▸ Record excerpts:
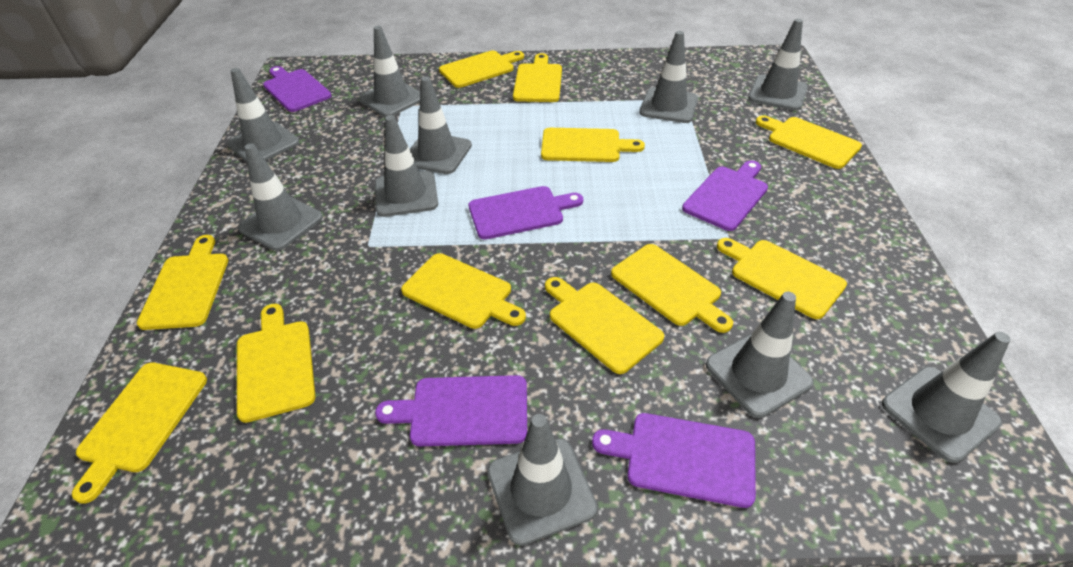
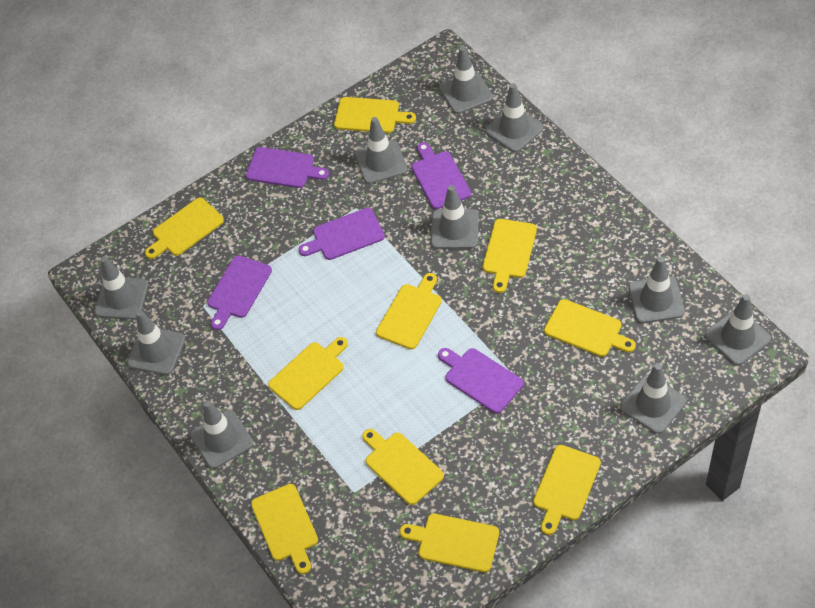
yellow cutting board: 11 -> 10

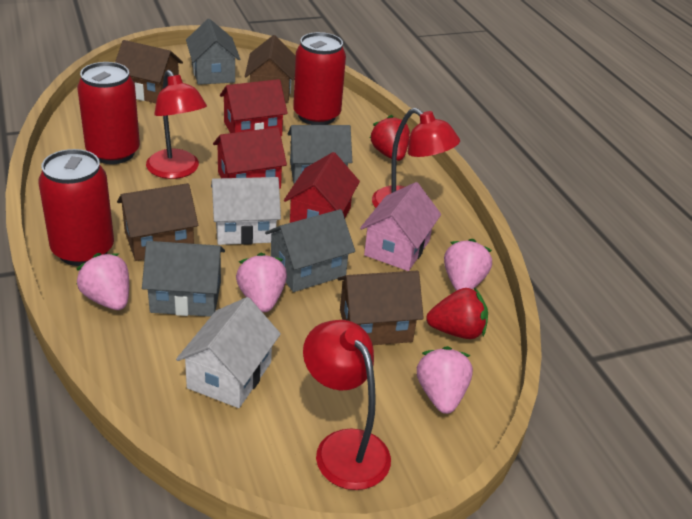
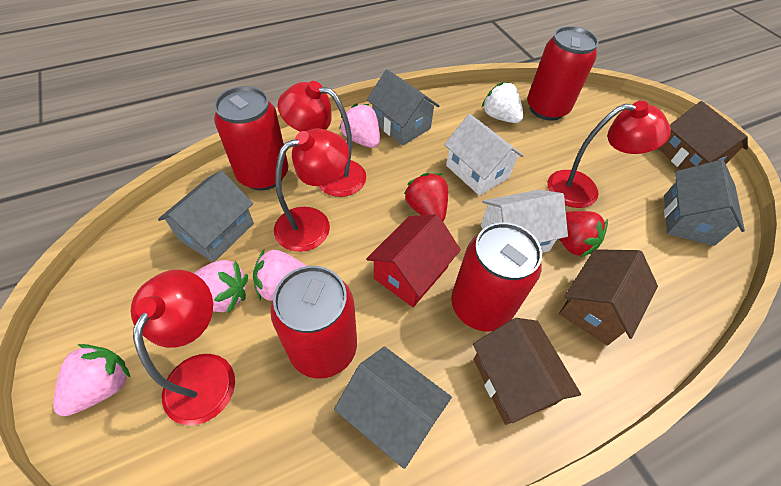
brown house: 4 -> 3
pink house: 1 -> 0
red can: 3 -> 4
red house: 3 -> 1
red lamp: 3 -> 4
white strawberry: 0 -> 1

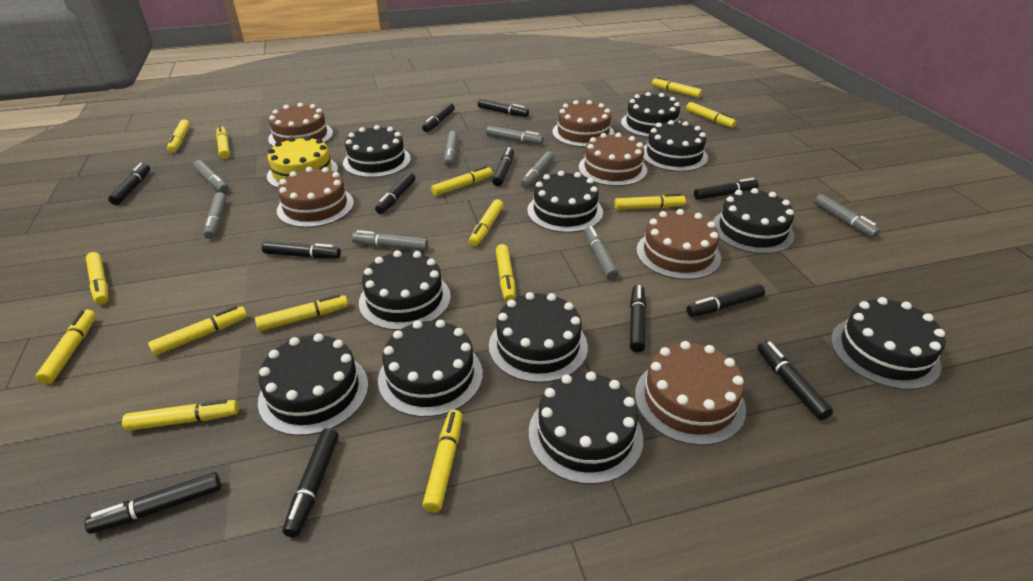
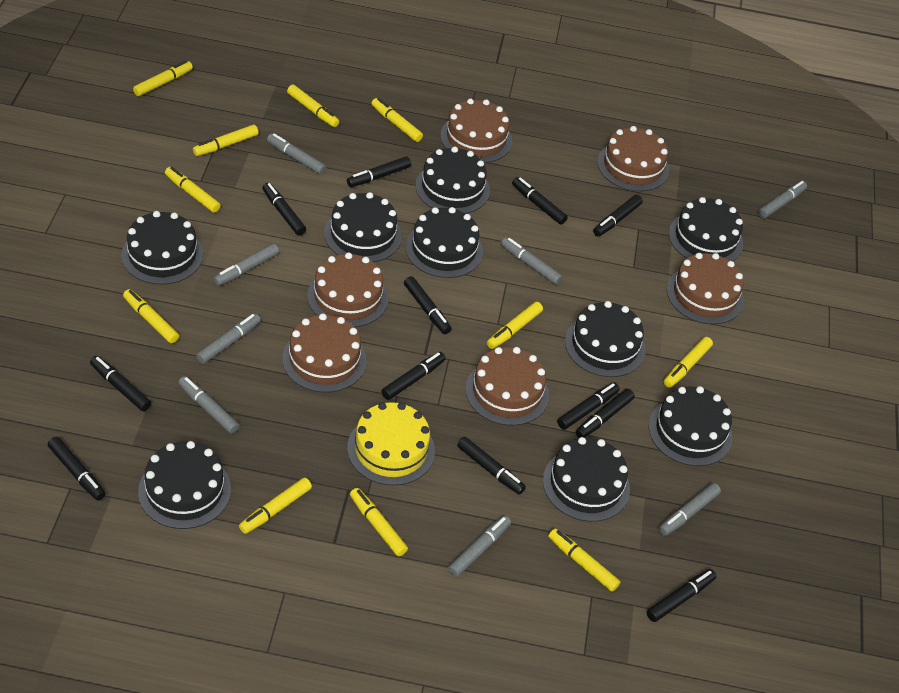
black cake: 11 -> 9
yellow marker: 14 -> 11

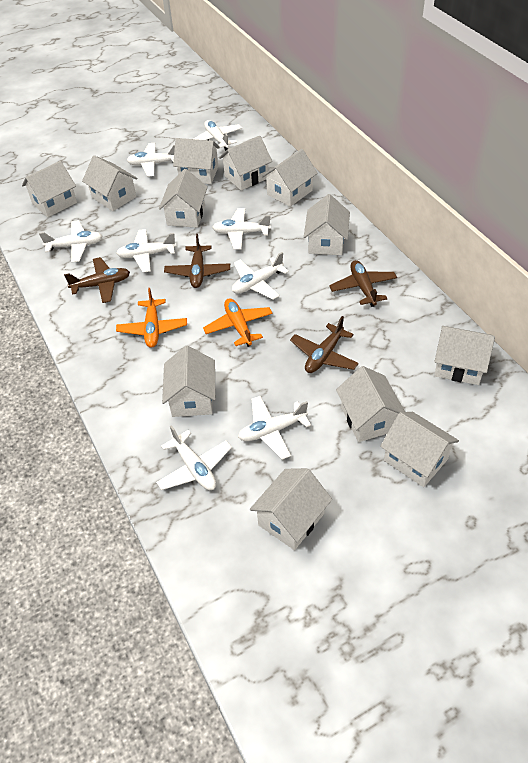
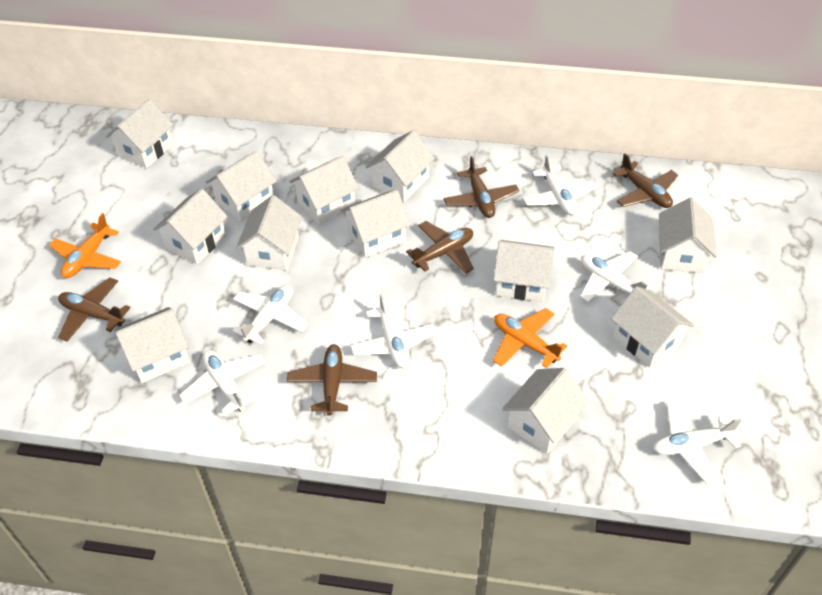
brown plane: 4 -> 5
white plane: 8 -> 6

▸ What the task asks: In the records above, find the line with "red lamp: 3 -> 4" and copy from it through the last line exactly, without the pictures.

▸ Written answer:
red lamp: 3 -> 4
white strawberry: 0 -> 1

black cake: 11 -> 9
yellow marker: 14 -> 11

brown plane: 4 -> 5
white plane: 8 -> 6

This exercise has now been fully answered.